## RECORDS SHOWN
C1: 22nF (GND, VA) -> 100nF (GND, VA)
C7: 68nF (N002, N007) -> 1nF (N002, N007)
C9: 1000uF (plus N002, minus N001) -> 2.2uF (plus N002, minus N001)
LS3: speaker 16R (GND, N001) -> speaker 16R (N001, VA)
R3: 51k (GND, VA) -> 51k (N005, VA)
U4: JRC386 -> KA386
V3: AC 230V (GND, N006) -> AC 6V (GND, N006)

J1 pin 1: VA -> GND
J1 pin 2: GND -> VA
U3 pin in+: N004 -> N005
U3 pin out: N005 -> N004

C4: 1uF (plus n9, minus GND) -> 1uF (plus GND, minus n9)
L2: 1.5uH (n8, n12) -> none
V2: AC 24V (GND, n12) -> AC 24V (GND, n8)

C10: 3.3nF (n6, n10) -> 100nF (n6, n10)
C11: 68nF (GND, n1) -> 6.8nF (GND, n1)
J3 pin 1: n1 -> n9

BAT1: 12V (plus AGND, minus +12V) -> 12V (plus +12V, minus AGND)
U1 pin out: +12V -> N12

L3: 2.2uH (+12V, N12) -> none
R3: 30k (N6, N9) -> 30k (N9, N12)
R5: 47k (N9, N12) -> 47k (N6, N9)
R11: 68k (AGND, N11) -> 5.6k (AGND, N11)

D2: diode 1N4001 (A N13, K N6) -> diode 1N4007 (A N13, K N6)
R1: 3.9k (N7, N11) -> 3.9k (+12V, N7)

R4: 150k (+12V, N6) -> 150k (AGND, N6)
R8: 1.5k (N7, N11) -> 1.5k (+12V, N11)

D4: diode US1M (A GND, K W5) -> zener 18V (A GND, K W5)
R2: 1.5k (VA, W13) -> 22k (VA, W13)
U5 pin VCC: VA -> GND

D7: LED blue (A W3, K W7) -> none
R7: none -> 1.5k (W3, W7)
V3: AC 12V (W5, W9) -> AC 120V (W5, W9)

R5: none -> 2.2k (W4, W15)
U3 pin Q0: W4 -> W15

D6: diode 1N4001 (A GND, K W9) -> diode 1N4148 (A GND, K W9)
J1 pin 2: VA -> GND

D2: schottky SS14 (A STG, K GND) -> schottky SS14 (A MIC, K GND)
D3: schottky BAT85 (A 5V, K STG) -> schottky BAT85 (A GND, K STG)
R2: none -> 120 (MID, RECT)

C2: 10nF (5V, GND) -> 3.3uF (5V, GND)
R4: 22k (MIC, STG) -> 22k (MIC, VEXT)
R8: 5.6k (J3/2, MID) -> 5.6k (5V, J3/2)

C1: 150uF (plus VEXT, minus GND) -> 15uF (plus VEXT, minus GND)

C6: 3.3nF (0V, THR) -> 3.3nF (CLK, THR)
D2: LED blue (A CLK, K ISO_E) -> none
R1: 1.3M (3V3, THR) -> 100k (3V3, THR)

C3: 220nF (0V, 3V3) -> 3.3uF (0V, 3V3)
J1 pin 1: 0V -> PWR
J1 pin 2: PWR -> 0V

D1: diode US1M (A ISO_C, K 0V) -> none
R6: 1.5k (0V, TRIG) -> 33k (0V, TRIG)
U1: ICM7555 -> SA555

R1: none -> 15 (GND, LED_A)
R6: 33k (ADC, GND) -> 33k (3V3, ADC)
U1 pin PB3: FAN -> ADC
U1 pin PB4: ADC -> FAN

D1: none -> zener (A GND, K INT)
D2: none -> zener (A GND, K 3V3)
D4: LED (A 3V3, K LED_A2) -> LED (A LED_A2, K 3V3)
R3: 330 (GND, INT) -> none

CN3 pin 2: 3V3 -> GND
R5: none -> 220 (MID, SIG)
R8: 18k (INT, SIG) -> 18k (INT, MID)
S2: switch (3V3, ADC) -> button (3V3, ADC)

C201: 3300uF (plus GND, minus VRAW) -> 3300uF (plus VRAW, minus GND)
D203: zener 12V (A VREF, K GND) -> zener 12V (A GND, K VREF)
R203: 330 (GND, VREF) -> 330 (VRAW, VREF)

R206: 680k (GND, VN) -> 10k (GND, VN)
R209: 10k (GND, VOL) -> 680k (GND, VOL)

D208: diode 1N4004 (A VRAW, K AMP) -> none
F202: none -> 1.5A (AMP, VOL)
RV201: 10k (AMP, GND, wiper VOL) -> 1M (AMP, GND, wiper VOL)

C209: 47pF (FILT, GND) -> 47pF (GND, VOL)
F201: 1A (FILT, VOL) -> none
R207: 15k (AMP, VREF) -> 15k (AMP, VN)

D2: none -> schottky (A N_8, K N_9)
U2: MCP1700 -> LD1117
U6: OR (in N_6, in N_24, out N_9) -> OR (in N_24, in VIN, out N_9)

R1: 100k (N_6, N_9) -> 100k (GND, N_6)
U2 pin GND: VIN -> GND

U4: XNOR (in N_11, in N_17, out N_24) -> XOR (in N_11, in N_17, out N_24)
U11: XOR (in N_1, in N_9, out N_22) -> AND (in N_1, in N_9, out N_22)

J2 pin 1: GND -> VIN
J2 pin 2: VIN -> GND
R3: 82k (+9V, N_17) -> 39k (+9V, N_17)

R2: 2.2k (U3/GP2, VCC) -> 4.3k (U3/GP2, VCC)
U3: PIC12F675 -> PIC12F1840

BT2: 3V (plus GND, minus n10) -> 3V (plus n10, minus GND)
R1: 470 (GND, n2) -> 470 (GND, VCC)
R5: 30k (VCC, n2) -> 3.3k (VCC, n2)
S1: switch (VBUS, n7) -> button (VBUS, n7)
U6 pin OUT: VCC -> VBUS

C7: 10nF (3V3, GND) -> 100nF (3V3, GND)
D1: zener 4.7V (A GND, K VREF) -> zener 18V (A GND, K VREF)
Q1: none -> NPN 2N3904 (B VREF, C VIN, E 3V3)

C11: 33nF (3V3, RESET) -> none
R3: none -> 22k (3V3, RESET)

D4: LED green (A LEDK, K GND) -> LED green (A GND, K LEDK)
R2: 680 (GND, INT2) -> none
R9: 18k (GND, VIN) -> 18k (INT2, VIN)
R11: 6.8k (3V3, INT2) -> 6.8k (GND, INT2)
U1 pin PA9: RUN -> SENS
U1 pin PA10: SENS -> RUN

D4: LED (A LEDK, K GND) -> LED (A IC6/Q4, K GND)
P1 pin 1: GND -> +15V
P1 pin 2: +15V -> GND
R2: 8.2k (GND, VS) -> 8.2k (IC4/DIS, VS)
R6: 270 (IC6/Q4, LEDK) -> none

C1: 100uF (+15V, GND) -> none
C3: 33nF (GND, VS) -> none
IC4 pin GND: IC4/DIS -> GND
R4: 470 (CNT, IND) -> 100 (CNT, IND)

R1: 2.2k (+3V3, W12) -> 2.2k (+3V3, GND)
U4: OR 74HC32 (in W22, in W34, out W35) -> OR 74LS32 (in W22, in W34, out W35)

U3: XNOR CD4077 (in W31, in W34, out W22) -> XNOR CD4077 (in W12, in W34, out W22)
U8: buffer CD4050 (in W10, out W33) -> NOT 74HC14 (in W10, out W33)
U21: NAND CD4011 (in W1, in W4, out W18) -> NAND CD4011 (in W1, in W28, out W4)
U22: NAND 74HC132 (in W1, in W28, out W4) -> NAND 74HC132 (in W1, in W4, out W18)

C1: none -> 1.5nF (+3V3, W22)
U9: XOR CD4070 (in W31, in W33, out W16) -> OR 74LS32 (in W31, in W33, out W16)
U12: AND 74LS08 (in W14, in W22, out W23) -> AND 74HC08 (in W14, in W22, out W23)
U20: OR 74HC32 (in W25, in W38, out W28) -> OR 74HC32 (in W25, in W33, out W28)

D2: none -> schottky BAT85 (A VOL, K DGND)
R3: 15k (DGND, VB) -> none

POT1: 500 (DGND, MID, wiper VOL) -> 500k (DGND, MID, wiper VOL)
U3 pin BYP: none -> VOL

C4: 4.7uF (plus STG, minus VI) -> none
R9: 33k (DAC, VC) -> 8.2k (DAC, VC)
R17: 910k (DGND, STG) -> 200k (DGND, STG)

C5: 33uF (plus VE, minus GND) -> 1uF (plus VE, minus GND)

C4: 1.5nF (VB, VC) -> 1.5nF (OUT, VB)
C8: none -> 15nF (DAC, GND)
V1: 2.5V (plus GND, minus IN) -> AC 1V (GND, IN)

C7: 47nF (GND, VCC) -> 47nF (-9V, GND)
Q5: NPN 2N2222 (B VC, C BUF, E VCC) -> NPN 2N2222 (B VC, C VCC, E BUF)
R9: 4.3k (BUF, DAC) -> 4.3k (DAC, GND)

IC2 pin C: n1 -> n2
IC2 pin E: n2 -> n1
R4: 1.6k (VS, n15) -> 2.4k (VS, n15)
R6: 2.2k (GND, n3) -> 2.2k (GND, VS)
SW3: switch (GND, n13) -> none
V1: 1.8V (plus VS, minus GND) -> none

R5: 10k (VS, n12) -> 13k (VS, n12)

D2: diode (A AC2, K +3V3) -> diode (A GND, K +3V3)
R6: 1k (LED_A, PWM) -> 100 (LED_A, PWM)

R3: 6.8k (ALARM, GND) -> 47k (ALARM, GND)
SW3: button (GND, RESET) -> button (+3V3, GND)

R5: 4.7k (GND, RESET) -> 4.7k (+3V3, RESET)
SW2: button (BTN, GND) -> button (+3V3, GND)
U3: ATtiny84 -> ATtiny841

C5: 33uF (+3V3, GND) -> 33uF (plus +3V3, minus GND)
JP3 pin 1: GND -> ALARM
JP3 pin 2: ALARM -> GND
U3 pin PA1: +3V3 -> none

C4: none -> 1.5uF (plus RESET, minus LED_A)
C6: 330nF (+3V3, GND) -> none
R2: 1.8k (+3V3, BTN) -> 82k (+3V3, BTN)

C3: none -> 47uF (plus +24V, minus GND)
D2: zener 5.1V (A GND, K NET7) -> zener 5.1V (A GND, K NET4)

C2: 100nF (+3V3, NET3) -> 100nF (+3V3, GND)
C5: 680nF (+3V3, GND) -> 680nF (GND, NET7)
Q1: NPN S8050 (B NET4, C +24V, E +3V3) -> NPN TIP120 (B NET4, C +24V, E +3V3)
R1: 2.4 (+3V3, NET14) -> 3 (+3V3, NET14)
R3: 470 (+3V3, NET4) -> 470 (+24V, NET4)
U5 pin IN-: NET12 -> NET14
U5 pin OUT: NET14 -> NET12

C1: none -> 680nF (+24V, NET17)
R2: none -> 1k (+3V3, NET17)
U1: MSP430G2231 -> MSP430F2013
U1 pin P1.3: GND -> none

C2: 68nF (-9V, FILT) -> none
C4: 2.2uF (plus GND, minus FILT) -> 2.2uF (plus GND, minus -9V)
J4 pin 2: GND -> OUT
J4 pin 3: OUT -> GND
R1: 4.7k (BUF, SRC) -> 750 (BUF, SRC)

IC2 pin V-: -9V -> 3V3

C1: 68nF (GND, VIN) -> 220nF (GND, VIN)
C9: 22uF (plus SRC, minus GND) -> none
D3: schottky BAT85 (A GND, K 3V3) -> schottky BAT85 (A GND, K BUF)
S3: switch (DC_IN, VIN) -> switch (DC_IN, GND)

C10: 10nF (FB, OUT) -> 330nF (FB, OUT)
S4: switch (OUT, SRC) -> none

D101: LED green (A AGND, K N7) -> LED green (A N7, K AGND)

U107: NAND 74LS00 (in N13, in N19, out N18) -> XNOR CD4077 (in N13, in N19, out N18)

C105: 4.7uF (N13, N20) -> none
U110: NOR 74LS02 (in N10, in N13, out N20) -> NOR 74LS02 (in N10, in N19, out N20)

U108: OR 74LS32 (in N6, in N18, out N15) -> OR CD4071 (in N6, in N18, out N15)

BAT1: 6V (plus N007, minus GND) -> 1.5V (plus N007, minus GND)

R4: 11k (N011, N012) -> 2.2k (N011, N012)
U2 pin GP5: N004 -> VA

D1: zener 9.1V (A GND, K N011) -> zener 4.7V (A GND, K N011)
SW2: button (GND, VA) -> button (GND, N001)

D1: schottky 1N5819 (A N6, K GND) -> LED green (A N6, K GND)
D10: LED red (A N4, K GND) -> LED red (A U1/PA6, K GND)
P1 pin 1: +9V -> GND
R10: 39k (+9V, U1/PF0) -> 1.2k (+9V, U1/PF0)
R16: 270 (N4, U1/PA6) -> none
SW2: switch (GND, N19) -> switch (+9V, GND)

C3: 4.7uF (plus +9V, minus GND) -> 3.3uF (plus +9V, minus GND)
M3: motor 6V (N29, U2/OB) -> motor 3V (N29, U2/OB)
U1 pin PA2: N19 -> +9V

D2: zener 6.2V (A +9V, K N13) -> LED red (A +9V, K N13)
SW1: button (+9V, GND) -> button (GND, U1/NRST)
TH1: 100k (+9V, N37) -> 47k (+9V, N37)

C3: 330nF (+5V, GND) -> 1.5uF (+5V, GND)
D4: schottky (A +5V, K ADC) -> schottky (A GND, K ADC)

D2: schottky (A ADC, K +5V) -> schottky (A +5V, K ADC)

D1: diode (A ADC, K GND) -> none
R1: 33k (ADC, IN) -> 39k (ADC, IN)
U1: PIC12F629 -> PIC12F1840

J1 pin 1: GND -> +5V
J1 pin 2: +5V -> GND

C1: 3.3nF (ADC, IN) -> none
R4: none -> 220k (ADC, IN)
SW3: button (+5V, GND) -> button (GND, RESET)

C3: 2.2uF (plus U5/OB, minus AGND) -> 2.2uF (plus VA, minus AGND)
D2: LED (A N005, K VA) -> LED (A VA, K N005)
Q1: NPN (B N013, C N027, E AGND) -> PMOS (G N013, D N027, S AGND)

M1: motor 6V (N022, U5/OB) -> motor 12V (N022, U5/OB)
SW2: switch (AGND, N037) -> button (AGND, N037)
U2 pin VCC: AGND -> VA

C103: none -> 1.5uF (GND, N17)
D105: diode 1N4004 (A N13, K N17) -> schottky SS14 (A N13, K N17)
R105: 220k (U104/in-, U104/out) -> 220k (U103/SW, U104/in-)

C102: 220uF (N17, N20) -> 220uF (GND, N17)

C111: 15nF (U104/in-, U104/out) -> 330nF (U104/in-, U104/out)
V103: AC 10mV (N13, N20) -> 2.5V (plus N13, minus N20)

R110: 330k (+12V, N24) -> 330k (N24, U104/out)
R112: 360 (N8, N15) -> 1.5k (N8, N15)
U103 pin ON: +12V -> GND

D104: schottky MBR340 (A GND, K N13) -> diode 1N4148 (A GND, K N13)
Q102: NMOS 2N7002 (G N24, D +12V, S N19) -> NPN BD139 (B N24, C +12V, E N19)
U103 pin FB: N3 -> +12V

## YOUR TASK
Print exactly the lines above from the one with "R5: 47k (N9, N12) -> 47k (N6, N9)" to the one with "U5 pin VCC: VA -> GND", including both.

## ANSWER TO THIS TASK
R5: 47k (N9, N12) -> 47k (N6, N9)
R11: 68k (AGND, N11) -> 5.6k (AGND, N11)

D2: diode 1N4001 (A N13, K N6) -> diode 1N4007 (A N13, K N6)
R1: 3.9k (N7, N11) -> 3.9k (+12V, N7)

R4: 150k (+12V, N6) -> 150k (AGND, N6)
R8: 1.5k (N7, N11) -> 1.5k (+12V, N11)

D4: diode US1M (A GND, K W5) -> zener 18V (A GND, K W5)
R2: 1.5k (VA, W13) -> 22k (VA, W13)
U5 pin VCC: VA -> GND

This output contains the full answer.